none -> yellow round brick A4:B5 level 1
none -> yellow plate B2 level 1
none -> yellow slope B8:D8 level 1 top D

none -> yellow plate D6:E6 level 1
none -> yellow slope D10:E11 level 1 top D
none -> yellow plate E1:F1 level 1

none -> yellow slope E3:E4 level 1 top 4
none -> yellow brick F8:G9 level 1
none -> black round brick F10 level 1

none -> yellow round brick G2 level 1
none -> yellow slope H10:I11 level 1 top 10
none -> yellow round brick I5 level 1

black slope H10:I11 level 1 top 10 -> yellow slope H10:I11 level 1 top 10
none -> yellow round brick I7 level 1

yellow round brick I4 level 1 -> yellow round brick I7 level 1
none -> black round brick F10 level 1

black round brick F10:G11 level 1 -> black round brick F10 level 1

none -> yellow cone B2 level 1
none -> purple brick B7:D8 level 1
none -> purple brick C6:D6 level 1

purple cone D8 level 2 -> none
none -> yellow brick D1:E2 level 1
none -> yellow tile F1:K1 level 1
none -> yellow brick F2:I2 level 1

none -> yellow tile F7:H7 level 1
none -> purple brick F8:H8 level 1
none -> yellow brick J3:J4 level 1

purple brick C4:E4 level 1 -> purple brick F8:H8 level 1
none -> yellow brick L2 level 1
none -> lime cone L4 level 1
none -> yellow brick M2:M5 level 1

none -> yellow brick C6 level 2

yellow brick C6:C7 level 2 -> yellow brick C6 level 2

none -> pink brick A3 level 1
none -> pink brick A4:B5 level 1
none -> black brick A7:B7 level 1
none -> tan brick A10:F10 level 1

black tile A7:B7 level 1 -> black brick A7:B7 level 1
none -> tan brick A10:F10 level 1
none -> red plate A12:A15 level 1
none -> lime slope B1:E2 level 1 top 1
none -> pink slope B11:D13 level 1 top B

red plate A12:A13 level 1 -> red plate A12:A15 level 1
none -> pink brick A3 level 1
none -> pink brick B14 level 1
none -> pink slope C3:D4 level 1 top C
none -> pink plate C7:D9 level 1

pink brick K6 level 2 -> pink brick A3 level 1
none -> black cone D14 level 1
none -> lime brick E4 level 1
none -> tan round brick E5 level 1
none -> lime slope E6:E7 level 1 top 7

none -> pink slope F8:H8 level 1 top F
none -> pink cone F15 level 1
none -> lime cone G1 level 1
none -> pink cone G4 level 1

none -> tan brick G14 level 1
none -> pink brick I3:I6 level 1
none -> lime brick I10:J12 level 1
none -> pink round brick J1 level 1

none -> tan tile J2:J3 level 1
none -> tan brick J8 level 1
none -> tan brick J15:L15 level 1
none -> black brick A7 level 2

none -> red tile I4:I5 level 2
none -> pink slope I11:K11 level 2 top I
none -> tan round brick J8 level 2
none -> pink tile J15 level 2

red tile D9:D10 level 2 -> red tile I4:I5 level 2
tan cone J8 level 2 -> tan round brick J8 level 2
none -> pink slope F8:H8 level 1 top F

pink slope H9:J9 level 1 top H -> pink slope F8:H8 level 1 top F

○ ○ ○ ○ ○ ○ ○

[PROBLEM REQUIREMENTS]: In the preceding material, find each line holding the word "purple" and copy it out.

[ANSWER]:
none -> purple brick B7:D8 level 1
none -> purple brick C6:D6 level 1
purple cone D8 level 2 -> none
none -> purple brick F8:H8 level 1
purple brick C4:E4 level 1 -> purple brick F8:H8 level 1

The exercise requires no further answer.